▸ **Task to carry out**
Apart from the pictures, every line below is to be set down exactly.

▸ **Exercise data**
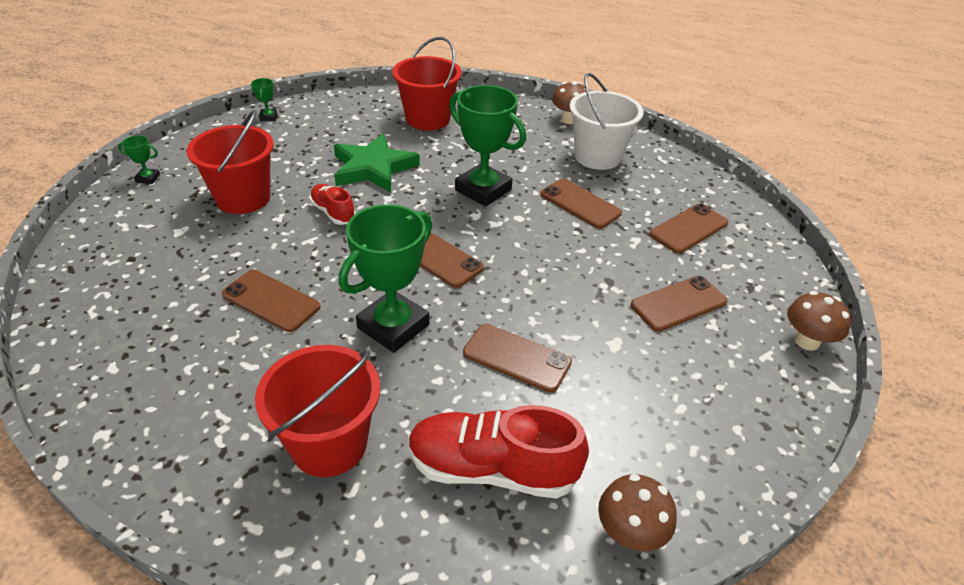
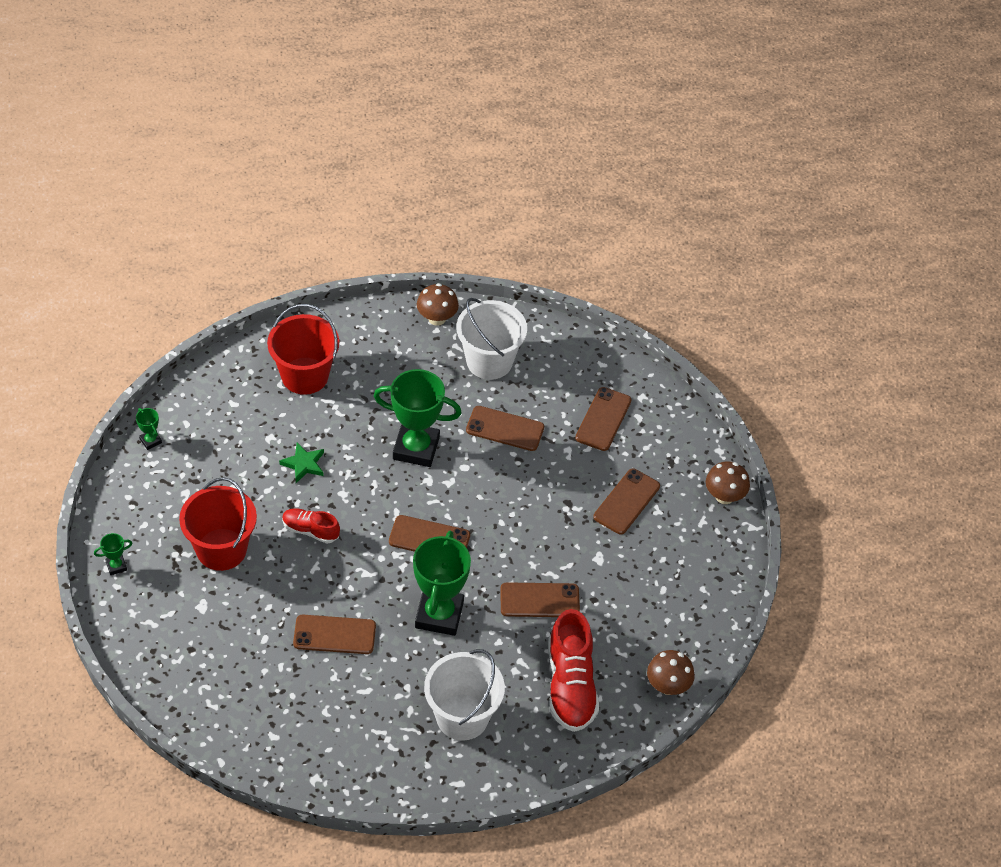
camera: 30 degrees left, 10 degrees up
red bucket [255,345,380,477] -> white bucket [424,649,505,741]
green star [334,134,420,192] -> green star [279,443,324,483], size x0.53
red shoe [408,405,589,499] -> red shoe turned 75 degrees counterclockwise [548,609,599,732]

▸ **Exercise result**
camera: 30 degrees left, 10 degrees up
red bucket [255,345,380,477] -> white bucket [424,649,505,741]
green star [334,134,420,192] -> green star [279,443,324,483], size x0.53
red shoe [408,405,589,499] -> red shoe turned 75 degrees counterclockwise [548,609,599,732]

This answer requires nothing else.